* _HOW TO COMPLETE THIS TASK_
Which of the lines below hold "camera"? Please return each one.

* _SOURCE DATA_
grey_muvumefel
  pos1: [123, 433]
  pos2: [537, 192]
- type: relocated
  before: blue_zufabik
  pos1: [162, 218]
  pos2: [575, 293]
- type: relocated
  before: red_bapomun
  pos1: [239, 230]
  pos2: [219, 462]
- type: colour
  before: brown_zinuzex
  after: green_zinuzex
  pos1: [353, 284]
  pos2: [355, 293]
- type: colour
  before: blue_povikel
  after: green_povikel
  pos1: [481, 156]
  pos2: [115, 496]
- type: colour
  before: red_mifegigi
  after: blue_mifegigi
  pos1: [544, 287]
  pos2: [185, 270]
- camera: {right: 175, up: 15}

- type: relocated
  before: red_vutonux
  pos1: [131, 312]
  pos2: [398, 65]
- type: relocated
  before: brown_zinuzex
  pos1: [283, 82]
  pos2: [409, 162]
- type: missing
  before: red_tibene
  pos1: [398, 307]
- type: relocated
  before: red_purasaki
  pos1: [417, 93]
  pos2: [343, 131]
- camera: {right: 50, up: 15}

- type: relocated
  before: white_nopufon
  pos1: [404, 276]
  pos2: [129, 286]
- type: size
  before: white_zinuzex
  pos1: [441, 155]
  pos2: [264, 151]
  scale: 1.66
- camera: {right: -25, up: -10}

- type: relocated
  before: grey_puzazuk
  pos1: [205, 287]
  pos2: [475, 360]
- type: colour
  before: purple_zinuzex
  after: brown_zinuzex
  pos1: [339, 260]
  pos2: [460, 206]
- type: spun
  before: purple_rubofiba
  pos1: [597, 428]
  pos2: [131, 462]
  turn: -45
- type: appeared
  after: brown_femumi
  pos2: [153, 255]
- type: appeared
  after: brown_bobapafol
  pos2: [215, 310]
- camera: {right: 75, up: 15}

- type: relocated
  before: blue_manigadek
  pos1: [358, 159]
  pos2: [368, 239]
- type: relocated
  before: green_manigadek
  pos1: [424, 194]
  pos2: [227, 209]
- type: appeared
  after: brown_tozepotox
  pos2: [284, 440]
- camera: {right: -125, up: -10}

* _RESPONSE BELOW_
- camera: {right: 175, up: 15}
- camera: {right: 50, up: 15}
- camera: {right: -25, up: -10}
- camera: {right: 75, up: 15}
- camera: {right: -125, up: -10}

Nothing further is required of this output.